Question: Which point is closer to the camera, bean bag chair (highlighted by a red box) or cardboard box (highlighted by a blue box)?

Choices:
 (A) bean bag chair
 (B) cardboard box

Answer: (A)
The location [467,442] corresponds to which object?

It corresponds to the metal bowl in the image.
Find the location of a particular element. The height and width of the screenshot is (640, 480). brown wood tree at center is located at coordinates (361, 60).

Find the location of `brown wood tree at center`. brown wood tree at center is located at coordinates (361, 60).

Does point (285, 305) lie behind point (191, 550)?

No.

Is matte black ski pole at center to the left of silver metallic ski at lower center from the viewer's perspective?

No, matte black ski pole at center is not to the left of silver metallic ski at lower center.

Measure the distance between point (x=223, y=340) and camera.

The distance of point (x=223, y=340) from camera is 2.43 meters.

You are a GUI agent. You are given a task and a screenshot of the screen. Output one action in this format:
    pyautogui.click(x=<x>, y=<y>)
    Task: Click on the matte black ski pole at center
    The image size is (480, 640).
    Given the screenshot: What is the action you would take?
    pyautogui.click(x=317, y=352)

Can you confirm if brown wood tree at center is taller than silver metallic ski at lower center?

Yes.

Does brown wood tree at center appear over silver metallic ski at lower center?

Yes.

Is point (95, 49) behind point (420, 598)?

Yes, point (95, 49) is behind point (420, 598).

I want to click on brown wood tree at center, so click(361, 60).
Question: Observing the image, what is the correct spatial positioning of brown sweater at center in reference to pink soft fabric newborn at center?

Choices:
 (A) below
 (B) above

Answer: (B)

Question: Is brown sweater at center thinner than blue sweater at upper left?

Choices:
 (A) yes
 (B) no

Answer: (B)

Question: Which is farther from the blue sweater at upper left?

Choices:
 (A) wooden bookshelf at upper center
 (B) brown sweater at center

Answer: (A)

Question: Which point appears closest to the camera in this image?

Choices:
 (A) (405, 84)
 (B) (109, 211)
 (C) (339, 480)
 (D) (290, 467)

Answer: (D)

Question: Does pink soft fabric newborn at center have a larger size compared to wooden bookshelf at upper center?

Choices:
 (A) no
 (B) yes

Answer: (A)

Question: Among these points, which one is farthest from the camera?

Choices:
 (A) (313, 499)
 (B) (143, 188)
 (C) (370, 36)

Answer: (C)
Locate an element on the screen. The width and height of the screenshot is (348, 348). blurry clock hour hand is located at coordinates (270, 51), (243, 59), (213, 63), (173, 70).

--

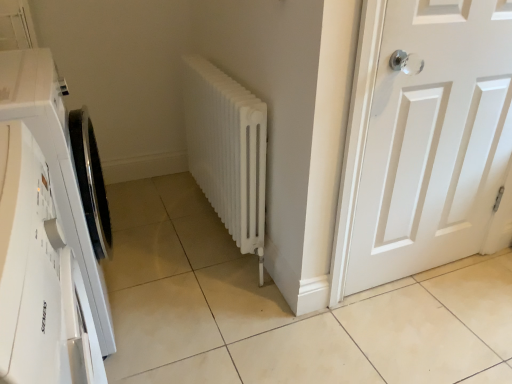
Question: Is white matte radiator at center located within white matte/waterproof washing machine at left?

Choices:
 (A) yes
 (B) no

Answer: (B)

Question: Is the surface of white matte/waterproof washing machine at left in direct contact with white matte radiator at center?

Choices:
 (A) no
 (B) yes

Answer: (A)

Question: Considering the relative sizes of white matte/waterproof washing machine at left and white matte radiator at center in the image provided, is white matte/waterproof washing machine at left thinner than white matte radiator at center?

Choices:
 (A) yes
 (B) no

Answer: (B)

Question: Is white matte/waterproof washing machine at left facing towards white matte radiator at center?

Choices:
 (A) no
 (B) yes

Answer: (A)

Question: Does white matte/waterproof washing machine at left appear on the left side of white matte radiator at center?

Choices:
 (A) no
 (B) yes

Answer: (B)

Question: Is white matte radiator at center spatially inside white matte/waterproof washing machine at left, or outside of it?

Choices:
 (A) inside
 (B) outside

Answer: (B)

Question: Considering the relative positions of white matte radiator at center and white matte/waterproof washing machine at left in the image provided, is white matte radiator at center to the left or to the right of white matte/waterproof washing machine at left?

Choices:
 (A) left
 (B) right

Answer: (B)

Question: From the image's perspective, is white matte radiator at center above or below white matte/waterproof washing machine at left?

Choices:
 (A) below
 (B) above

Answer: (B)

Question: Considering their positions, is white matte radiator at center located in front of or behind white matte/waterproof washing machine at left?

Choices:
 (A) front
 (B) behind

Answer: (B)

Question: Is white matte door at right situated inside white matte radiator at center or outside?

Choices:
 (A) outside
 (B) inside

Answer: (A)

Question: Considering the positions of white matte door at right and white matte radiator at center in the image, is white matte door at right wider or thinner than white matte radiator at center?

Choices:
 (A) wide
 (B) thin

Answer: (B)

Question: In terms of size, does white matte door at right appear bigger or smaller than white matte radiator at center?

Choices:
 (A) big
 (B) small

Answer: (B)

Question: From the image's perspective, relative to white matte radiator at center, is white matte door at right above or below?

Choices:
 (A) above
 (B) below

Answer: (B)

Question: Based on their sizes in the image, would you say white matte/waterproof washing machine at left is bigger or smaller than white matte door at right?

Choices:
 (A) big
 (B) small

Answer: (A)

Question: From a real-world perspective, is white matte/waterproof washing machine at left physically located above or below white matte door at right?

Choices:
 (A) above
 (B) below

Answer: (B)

THE EXERCISE: Copy the data above word for word, everything from the line containing "Question: Which point is" down to the line containing "Find the location of a", including both of those lines.

COMPLETE ANSWER:
Question: Which point is closer to the camera, bean bag chair (highlighted by a red box) or cardboard box (highlighted by a blue box)?

Choices:
 (A) bean bag chair
 (B) cardboard box

Answer: (A)
The location [467,442] corresponds to which object?

It corresponds to the metal bowl in the image.
Find the location of a particular element. The height and width of the screenshot is (640, 480). brown wood tree at center is located at coordinates (361, 60).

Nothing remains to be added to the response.